* **Change detection data**:
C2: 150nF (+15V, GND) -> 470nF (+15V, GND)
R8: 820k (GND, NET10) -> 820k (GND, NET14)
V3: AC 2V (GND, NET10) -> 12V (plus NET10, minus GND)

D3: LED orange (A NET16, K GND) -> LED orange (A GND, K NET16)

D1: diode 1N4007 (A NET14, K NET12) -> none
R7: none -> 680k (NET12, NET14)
* * *
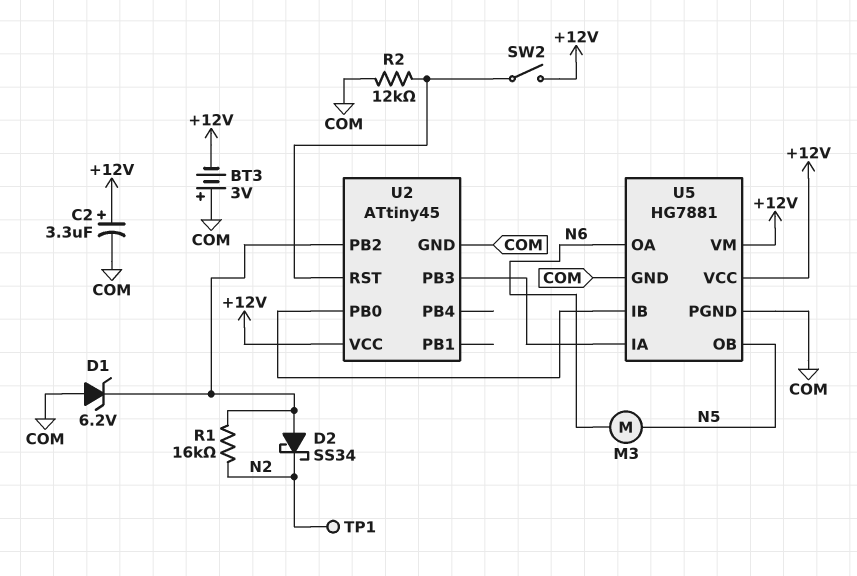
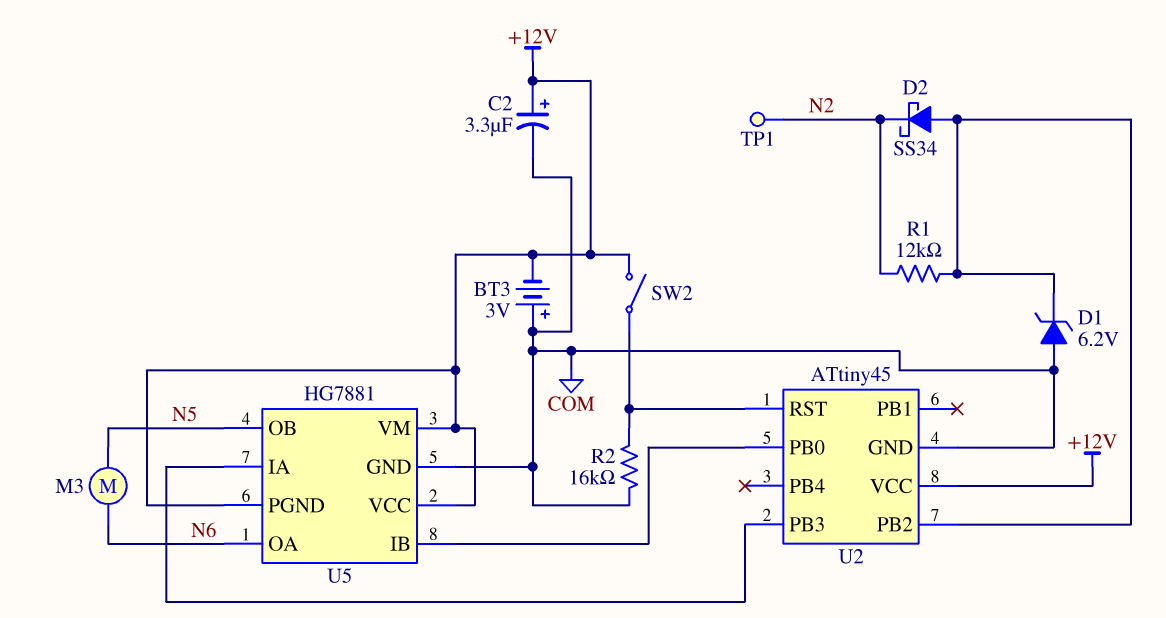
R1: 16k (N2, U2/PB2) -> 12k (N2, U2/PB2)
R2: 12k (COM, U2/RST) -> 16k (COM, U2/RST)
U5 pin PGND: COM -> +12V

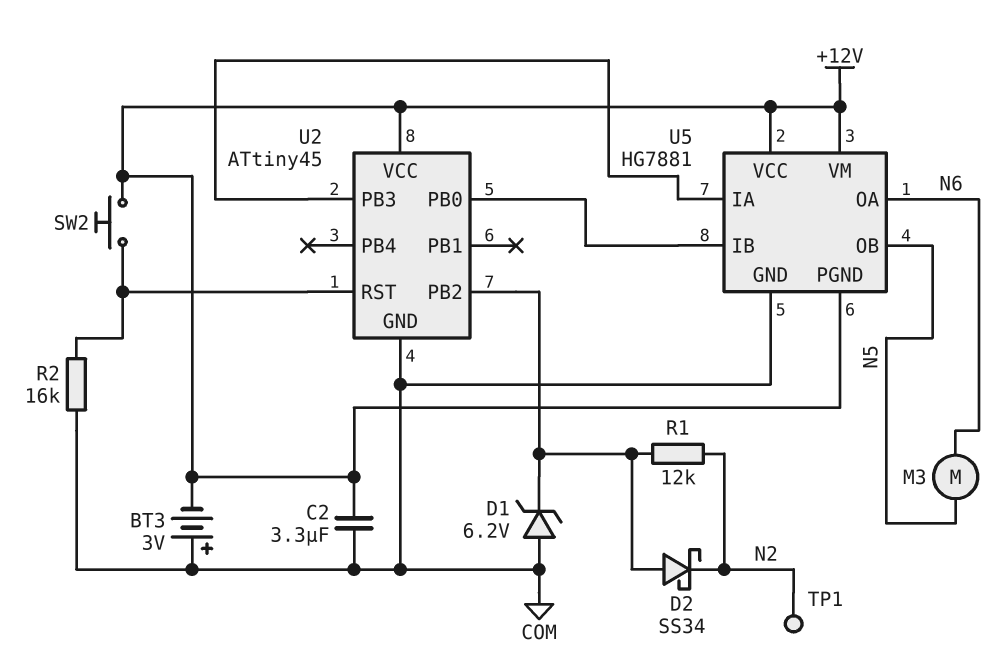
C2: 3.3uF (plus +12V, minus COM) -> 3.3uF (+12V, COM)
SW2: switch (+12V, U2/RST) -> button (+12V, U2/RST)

* **Task goal**:
Which lines of the records above hold the word "minus"? Copy each of them.

* **Result for this task**:
V3: AC 2V (GND, NET10) -> 12V (plus NET10, minus GND)
C2: 3.3uF (plus +12V, minus COM) -> 3.3uF (+12V, COM)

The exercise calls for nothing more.